EXERCISE GOAL: Without including any images, please transcribe all the lines below exactly.

─── DATA EXTRACTS ───

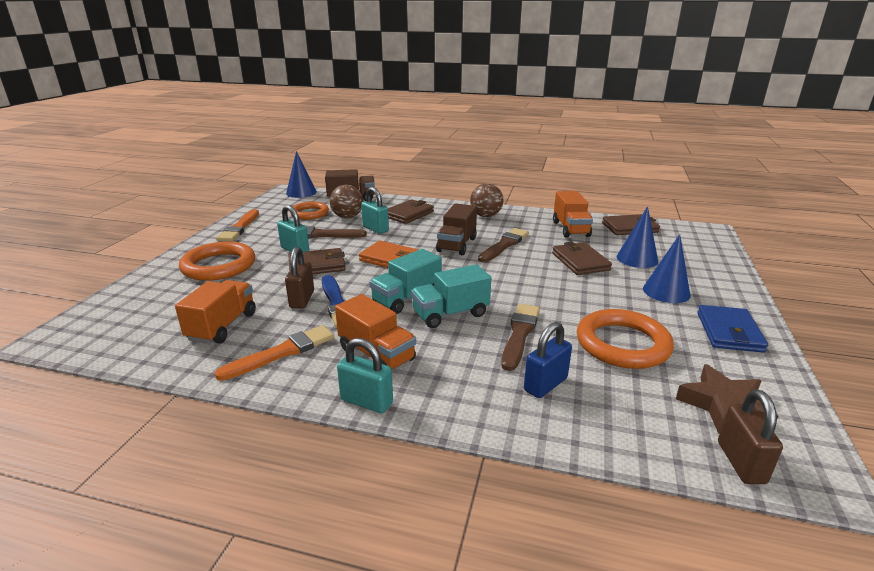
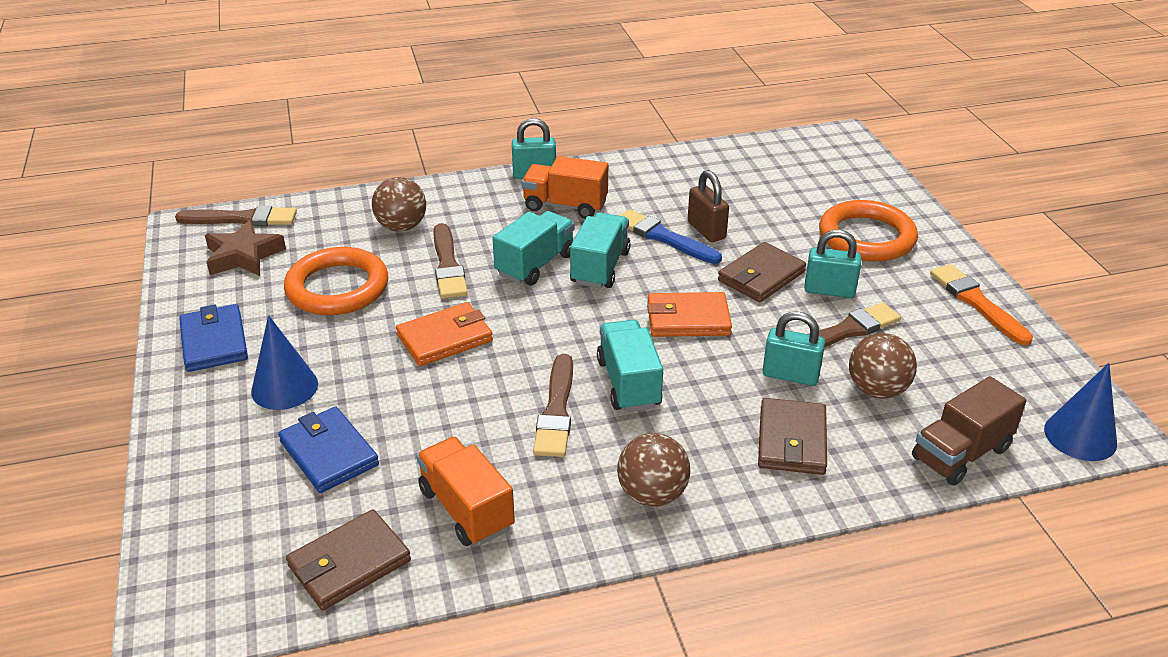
camera: 150 degrees right, 10 degrees up
(222, 326) = (732, 185): orange truck -> none
(281, 353) = (645, 182): orange brush -> none
(310, 213) = (948, 375): orange ring -> none
(457, 245) = (628, 383): brown truck -> turquoise truck
(545, 384) = (401, 227): blue padlock -> brown ball
(548, 289) = (445, 338): none -> orange wallet
(580, 261) = (419, 412): brown wallet -> none
(637, 259) = (329, 453): blue cone -> blue wallet
(741, 462) = (241, 219): brown padlock -> brown brush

───

SOLUTION BELOW:
camera: 150 degrees right, 10 degrees up
(222, 326) = (732, 185): orange truck -> none
(281, 353) = (645, 182): orange brush -> none
(310, 213) = (948, 375): orange ring -> none
(457, 245) = (628, 383): brown truck -> turquoise truck
(545, 384) = (401, 227): blue padlock -> brown ball
(548, 289) = (445, 338): none -> orange wallet
(580, 261) = (419, 412): brown wallet -> none
(637, 259) = (329, 453): blue cone -> blue wallet
(741, 462) = (241, 219): brown padlock -> brown brush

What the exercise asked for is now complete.